# Task objective
Among the entries below, copy only the span from the line containing "IR pin OUT: D3 -> none" through the line containing "LED3 pin SIG: D6 -> RX". Do so exactly, and skip the pictures.

Itemized modification records
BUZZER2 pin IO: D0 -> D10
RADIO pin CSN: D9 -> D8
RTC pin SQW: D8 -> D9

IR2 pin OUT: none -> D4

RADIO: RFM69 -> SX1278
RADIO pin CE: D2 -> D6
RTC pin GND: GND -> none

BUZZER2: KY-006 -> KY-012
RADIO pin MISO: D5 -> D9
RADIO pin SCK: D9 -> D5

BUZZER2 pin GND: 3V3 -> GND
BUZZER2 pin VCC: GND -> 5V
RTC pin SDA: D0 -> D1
---
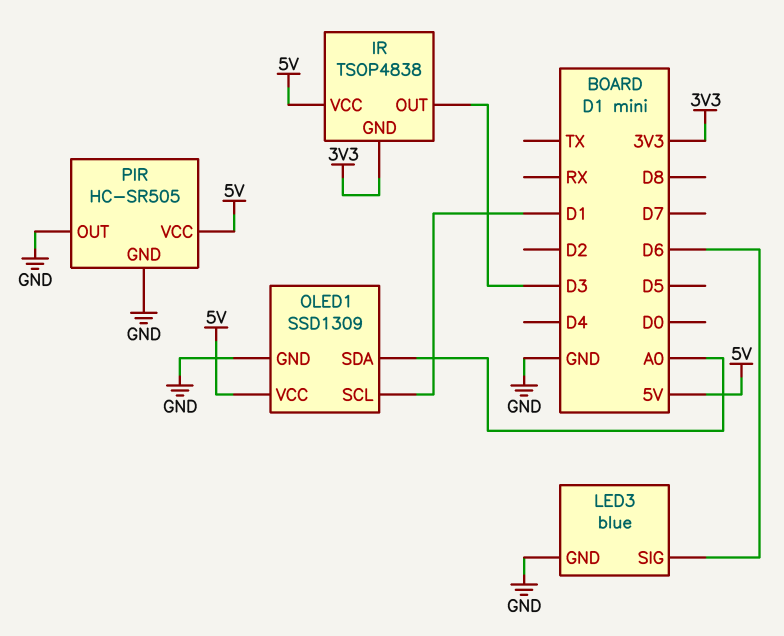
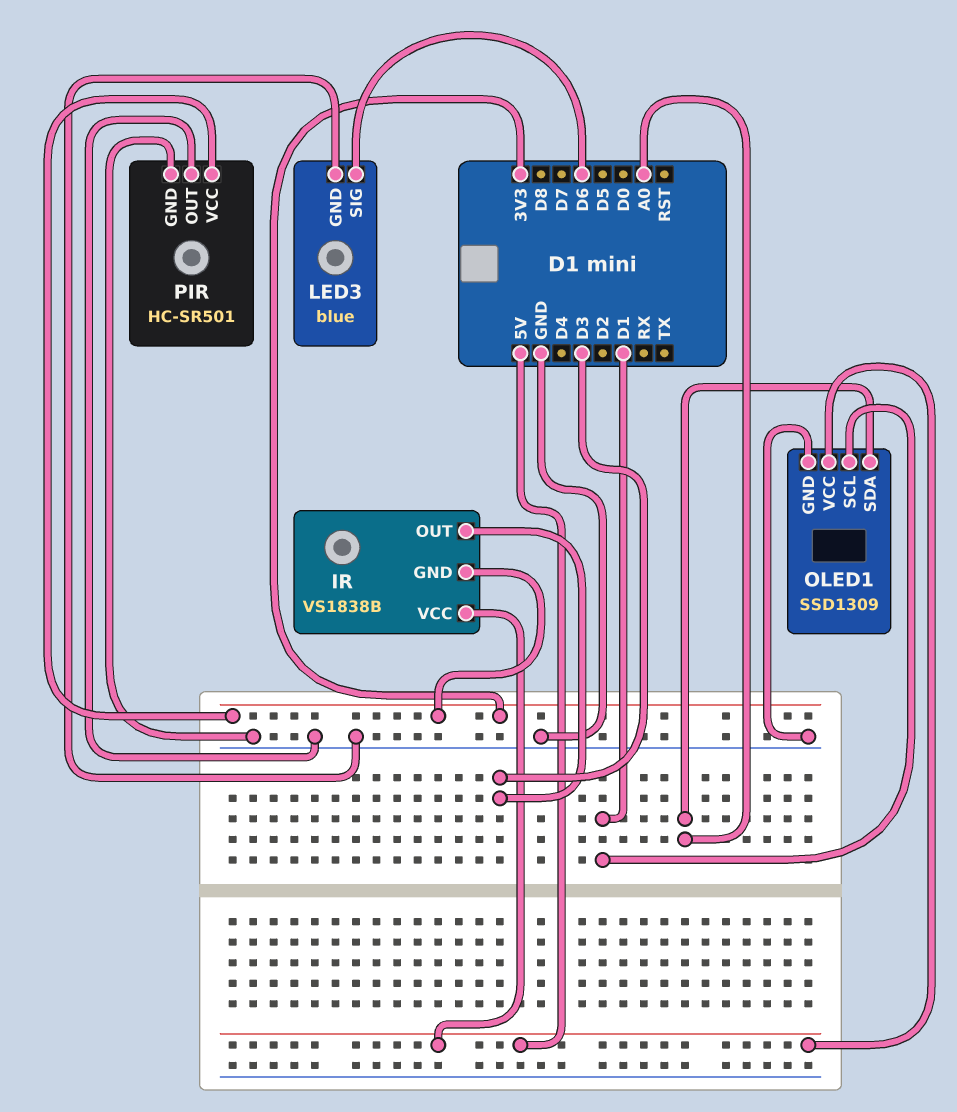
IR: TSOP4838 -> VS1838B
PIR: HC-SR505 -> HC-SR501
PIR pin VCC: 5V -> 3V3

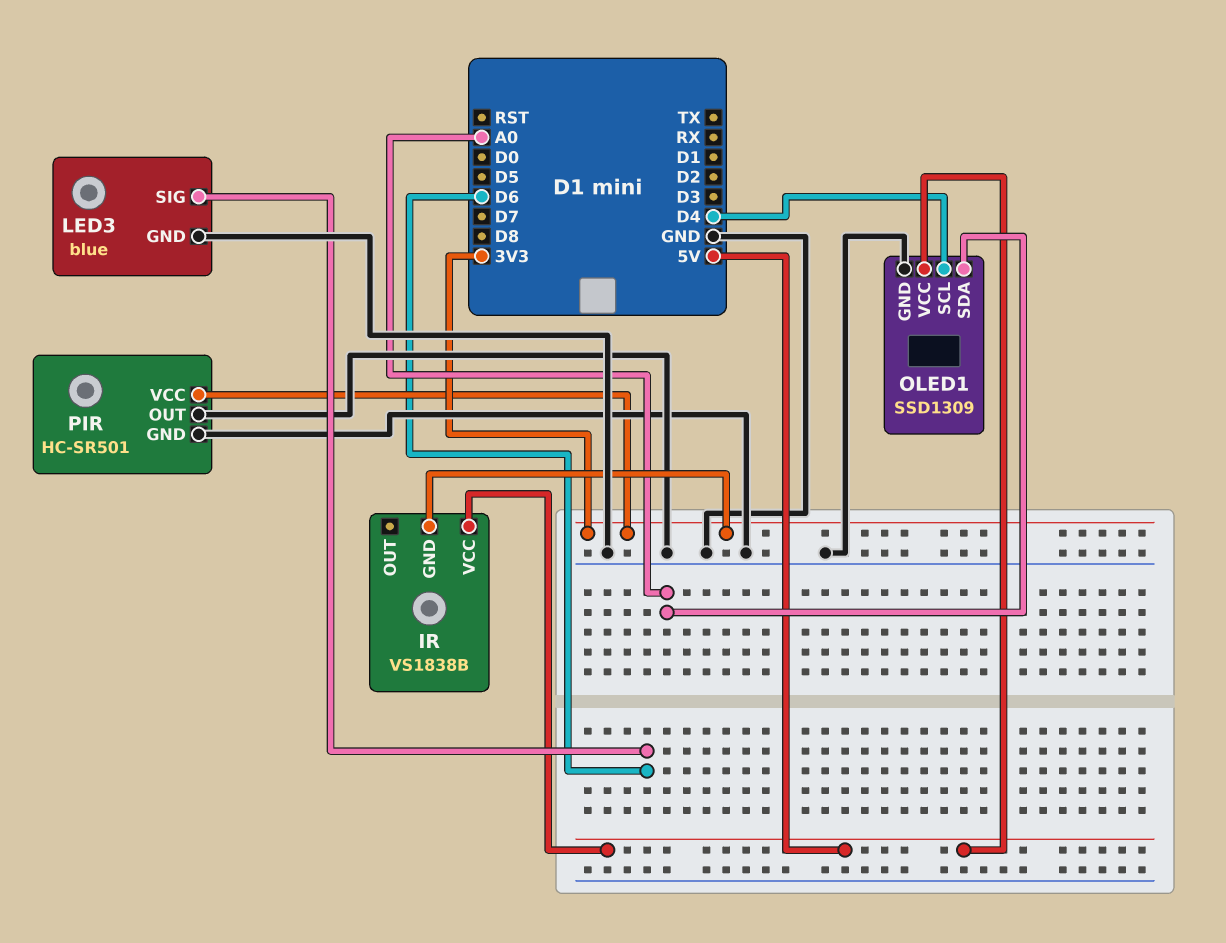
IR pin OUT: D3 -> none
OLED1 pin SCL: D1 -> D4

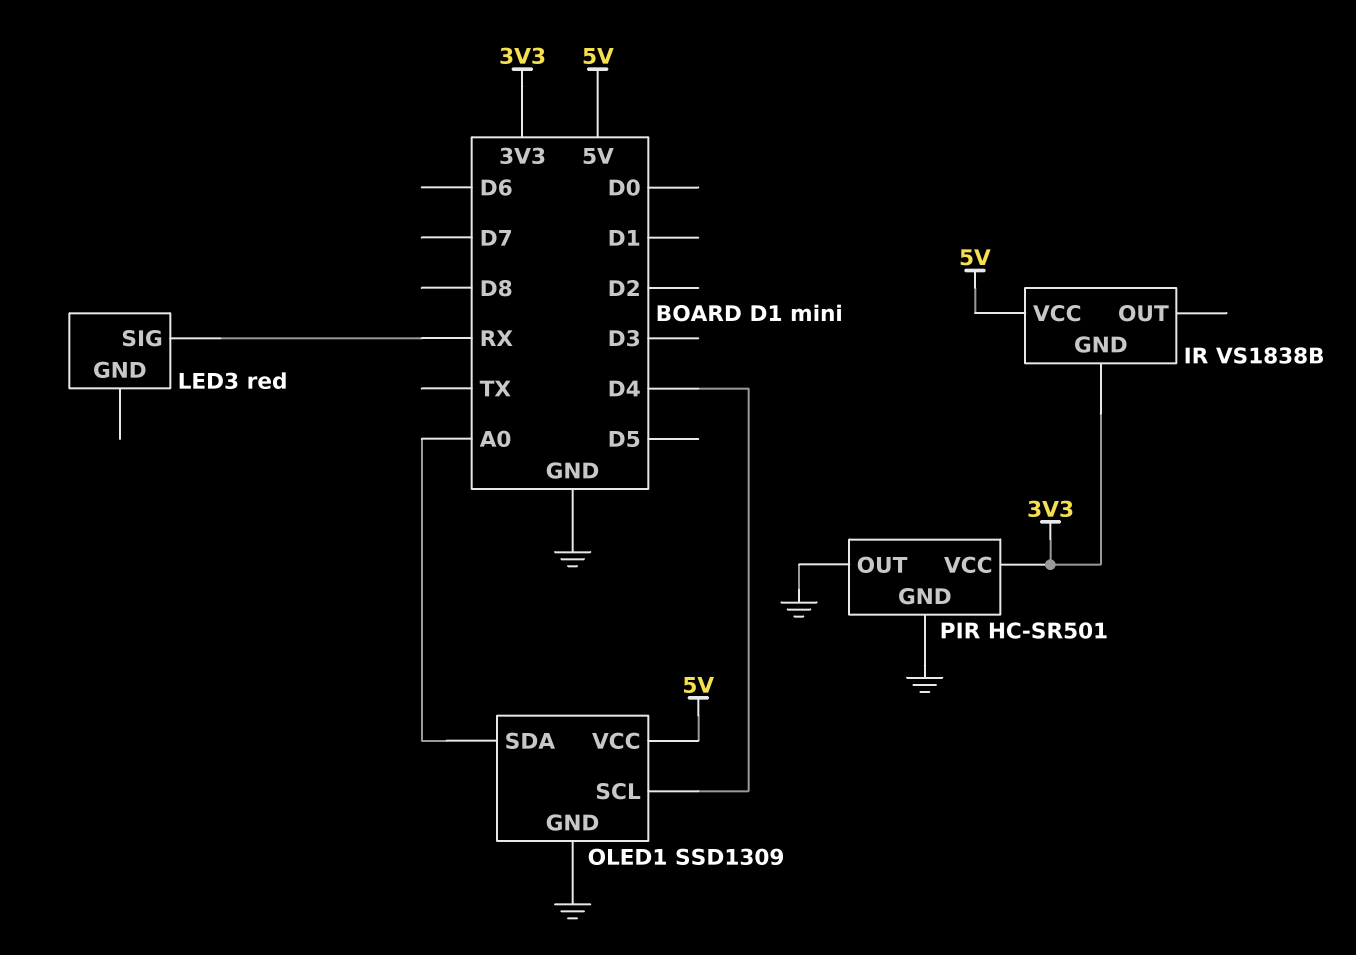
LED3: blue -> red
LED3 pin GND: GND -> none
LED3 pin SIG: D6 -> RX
* * *
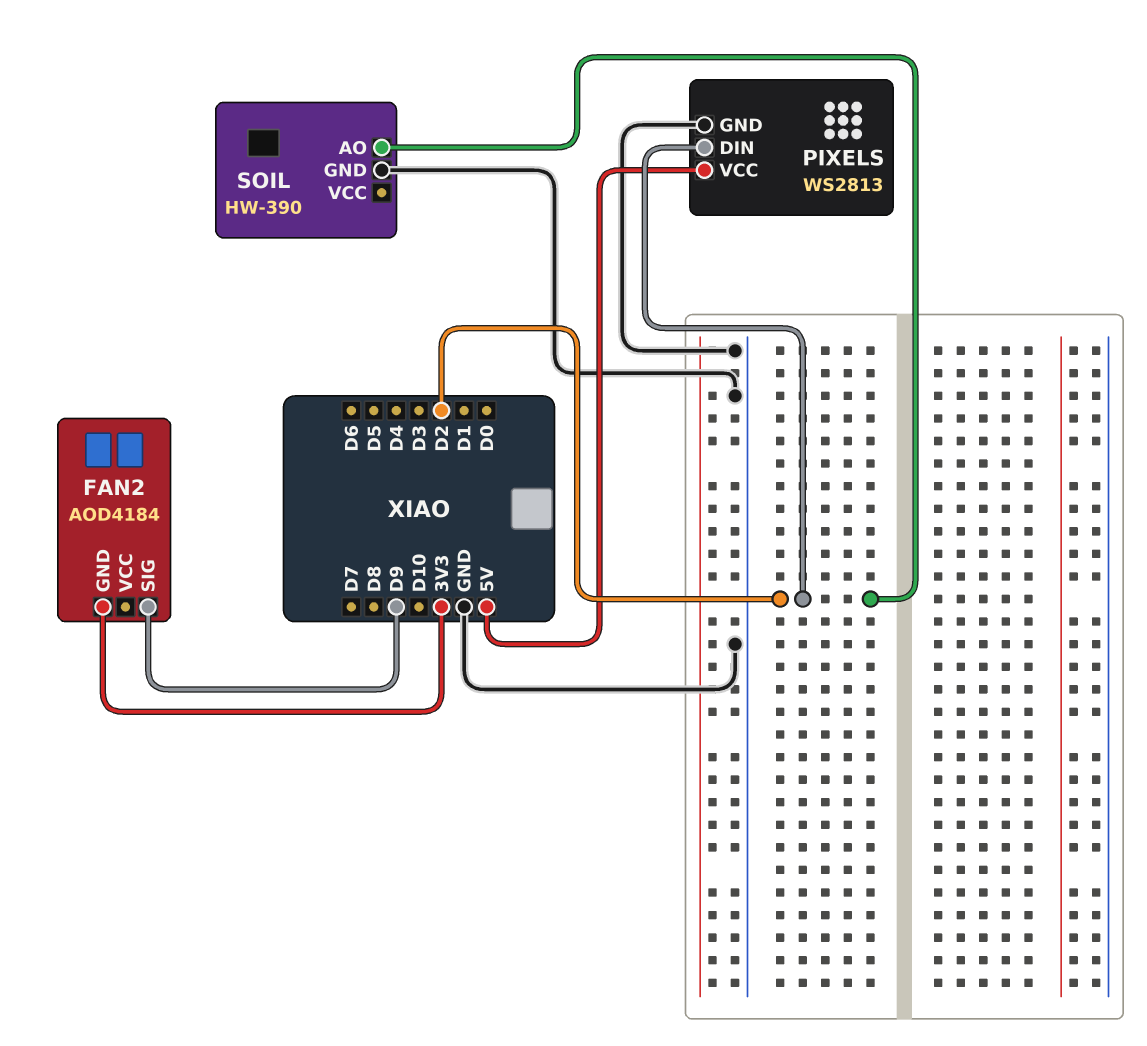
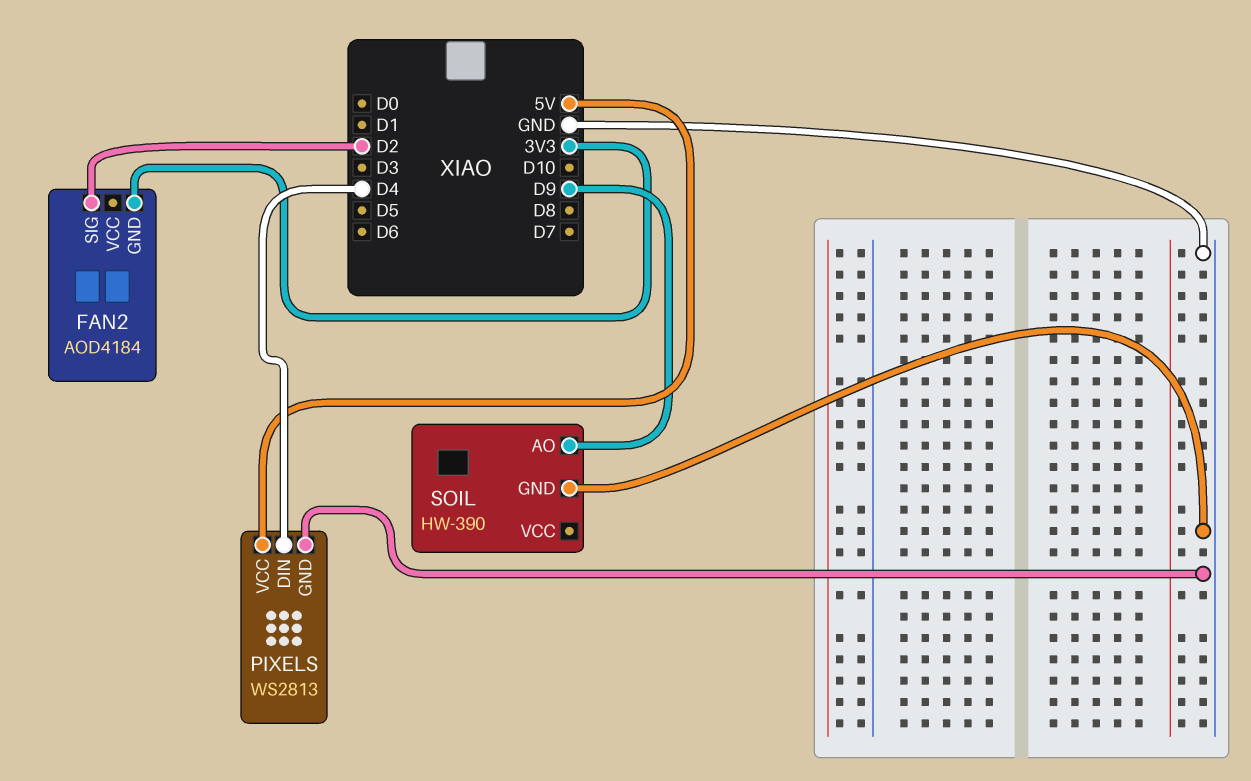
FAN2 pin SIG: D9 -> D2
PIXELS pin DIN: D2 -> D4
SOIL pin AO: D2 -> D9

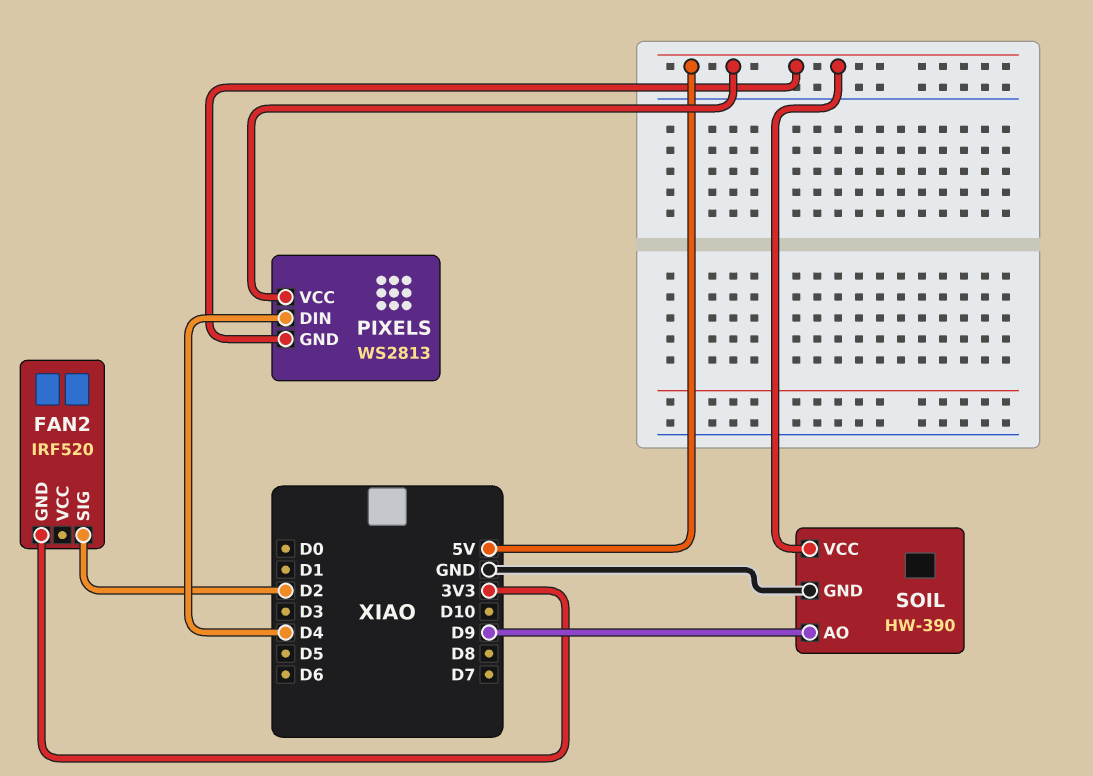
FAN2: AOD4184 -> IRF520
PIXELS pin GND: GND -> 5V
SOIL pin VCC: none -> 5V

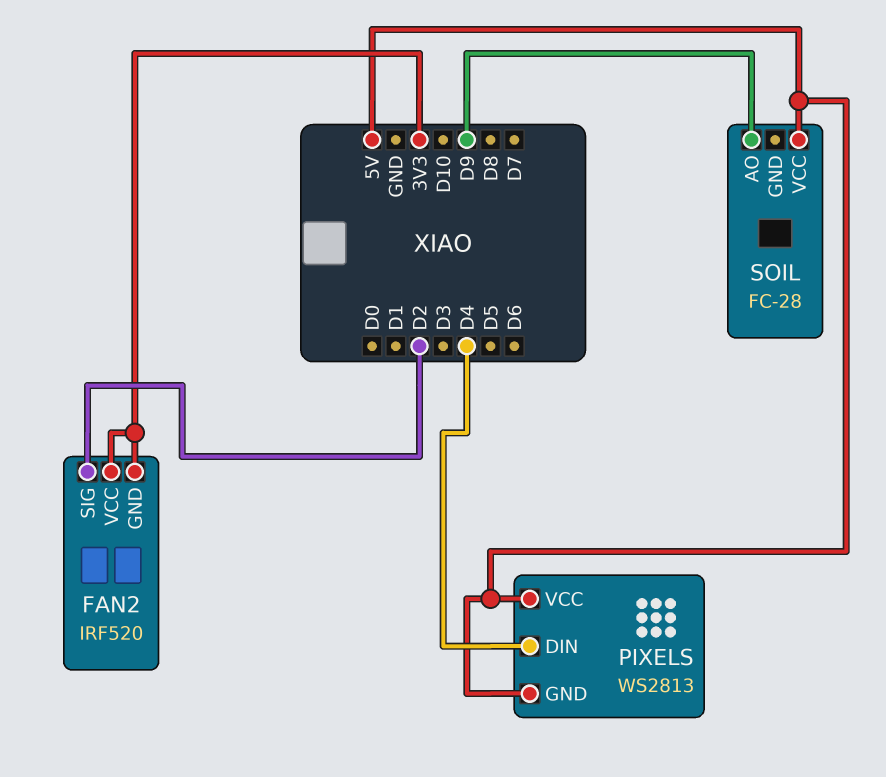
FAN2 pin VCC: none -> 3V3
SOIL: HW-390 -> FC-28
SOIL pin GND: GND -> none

# Finished task
IR pin OUT: D3 -> none
OLED1 pin SCL: D1 -> D4

LED3: blue -> red
LED3 pin GND: GND -> none
LED3 pin SIG: D6 -> RX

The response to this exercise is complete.